**Change detection data**.
──────
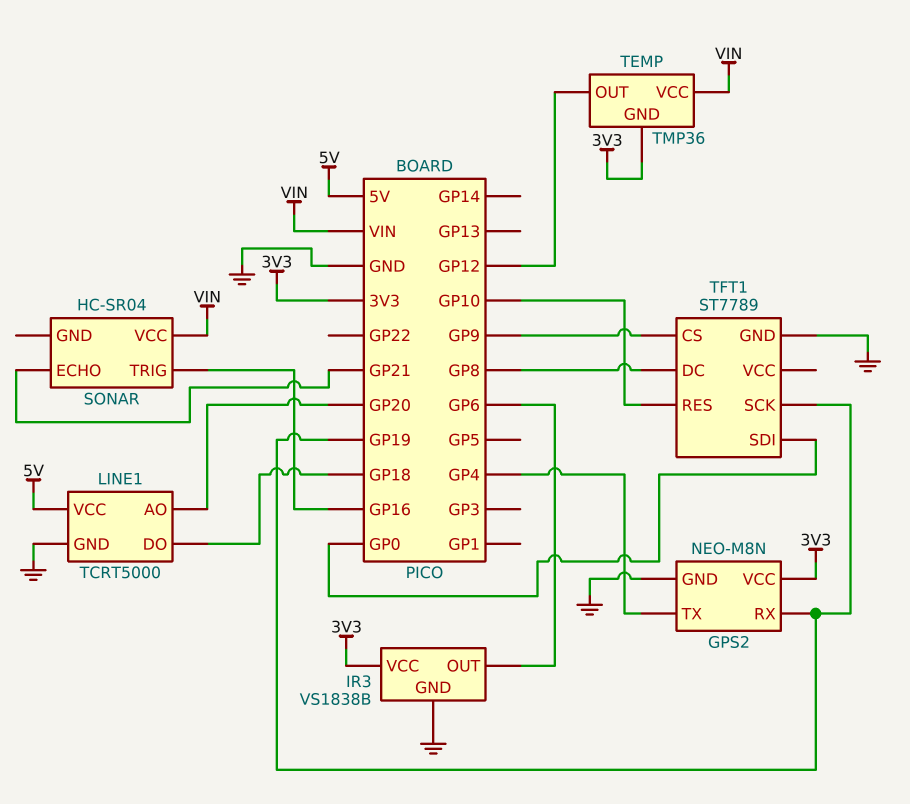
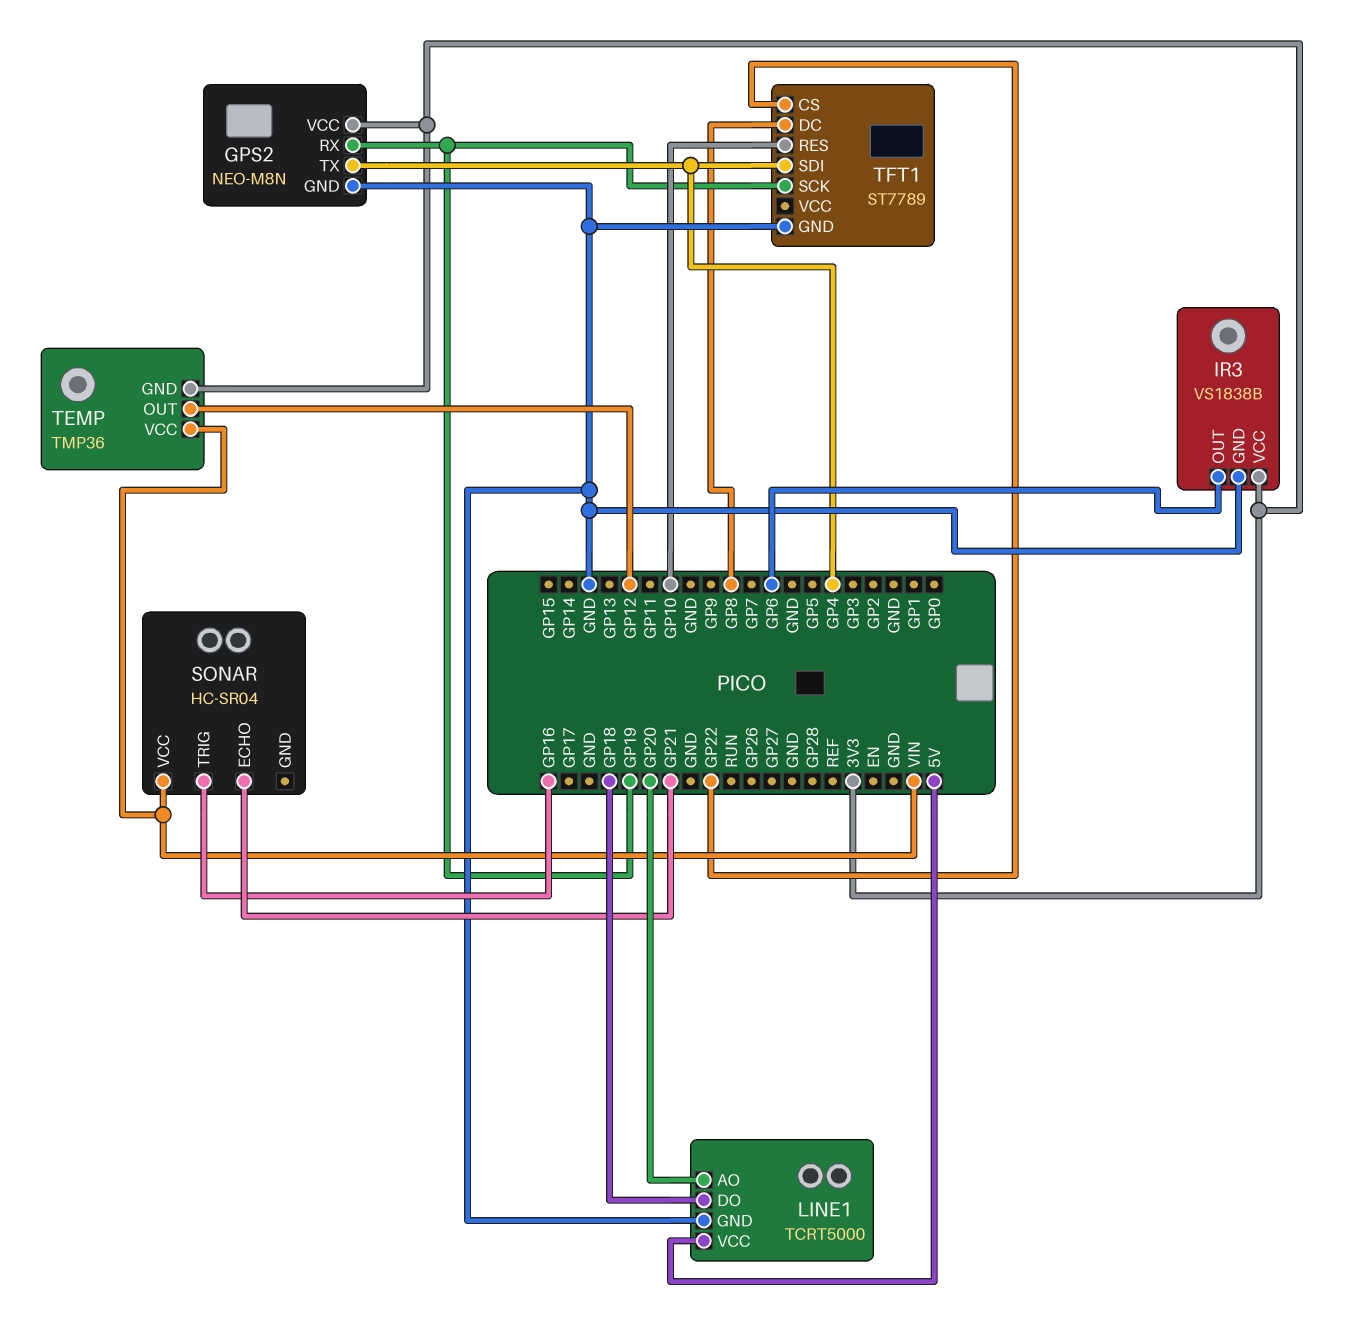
TFT1 pin CS: GP9 -> GP22
TFT1 pin SDI: GP0 -> GP4

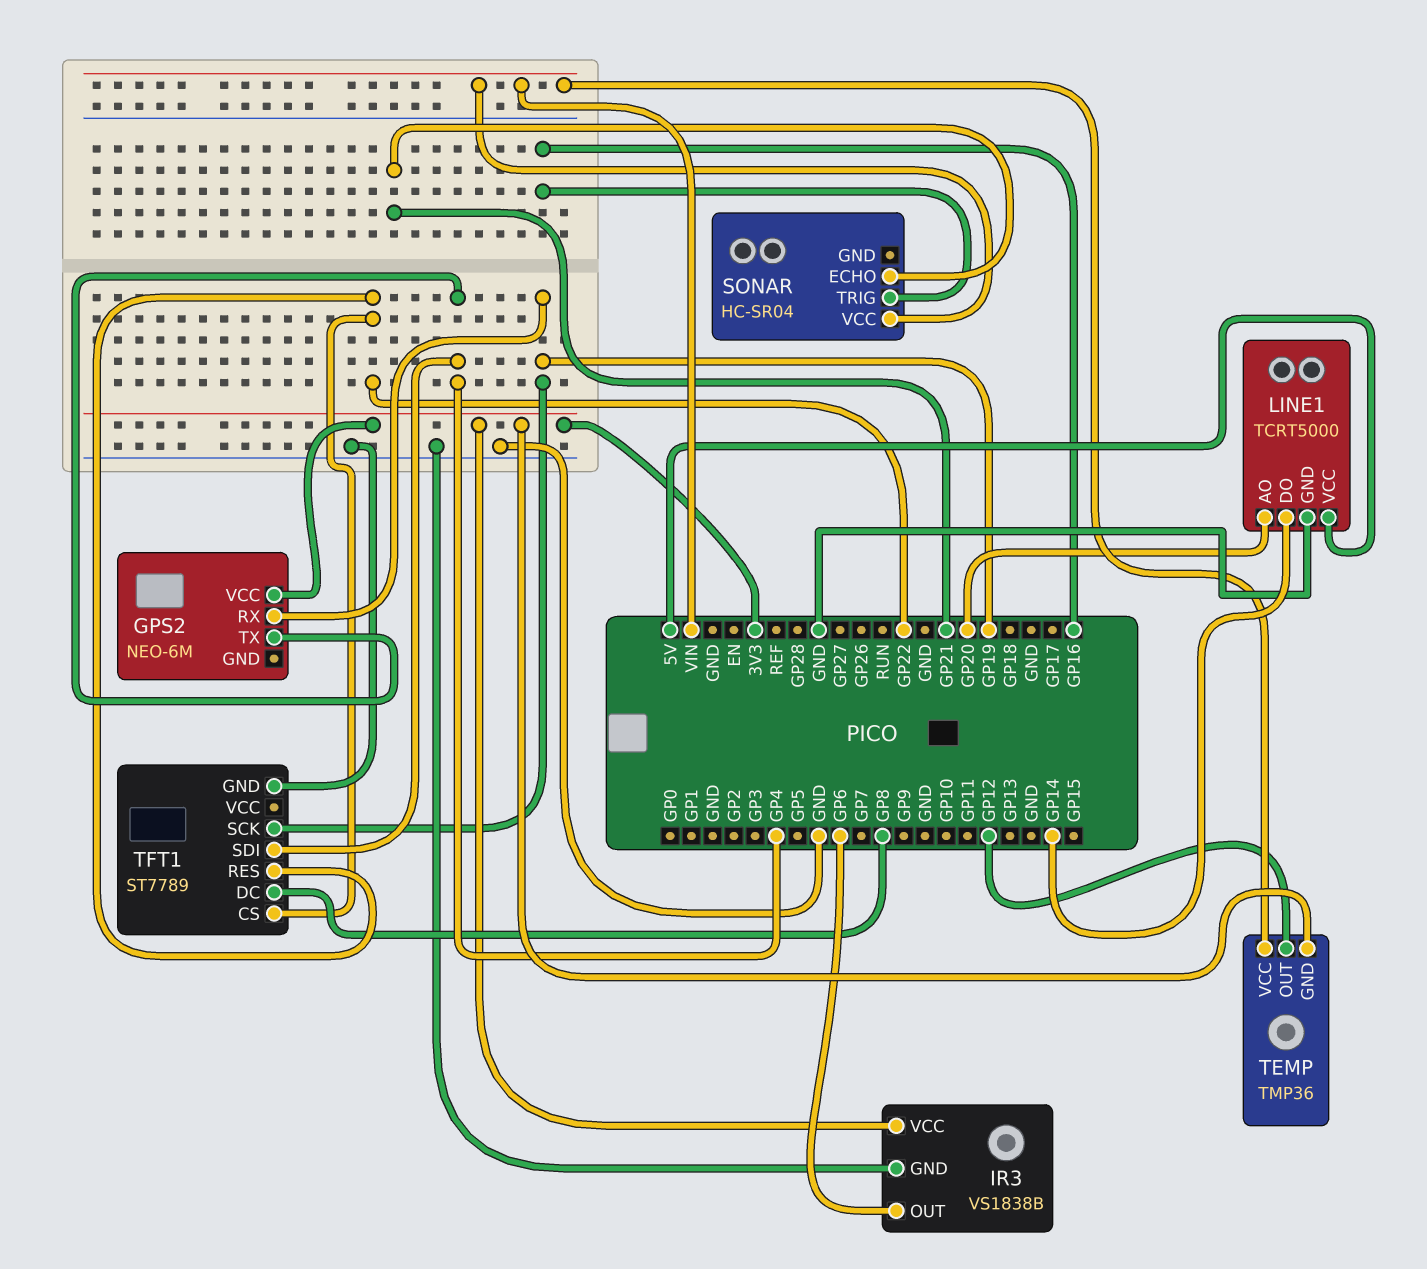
GPS2: NEO-M8N -> NEO-6M
GPS2 pin GND: GND -> none
LINE1 pin DO: GP18 -> GP14
TFT1 pin RES: GP10 -> GP22

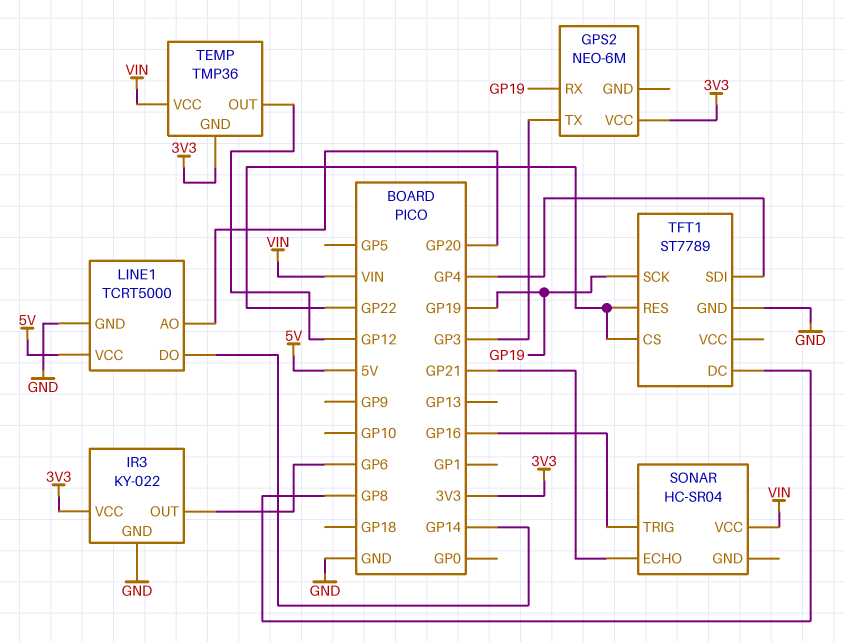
GPS2 pin TX: GP4 -> GP3
IR3: VS1838B -> KY-022

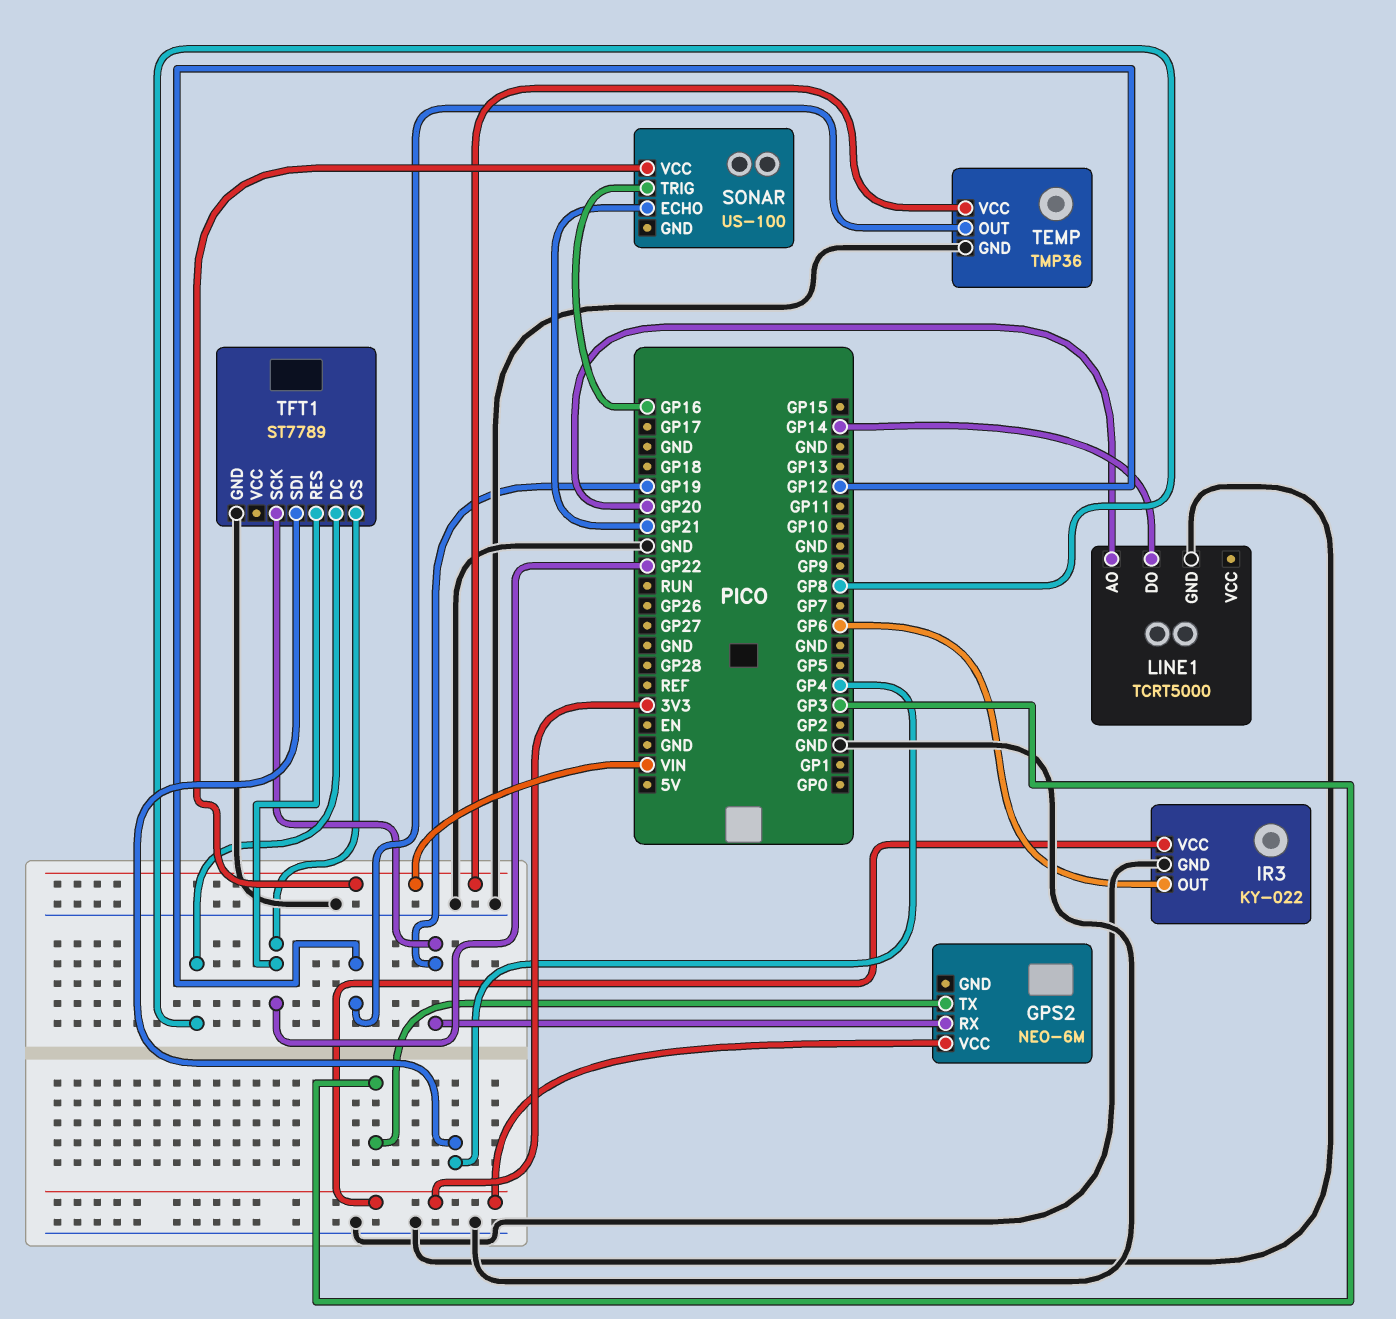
LINE1 pin VCC: 5V -> none
SONAR: HC-SR04 -> US-100
TEMP pin GND: 3V3 -> GND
──────
**Work to be completed**. Each line in the data that holds the word "none" must be copied.

**Reply to the task**.
GPS2 pin GND: GND -> none
LINE1 pin VCC: 5V -> none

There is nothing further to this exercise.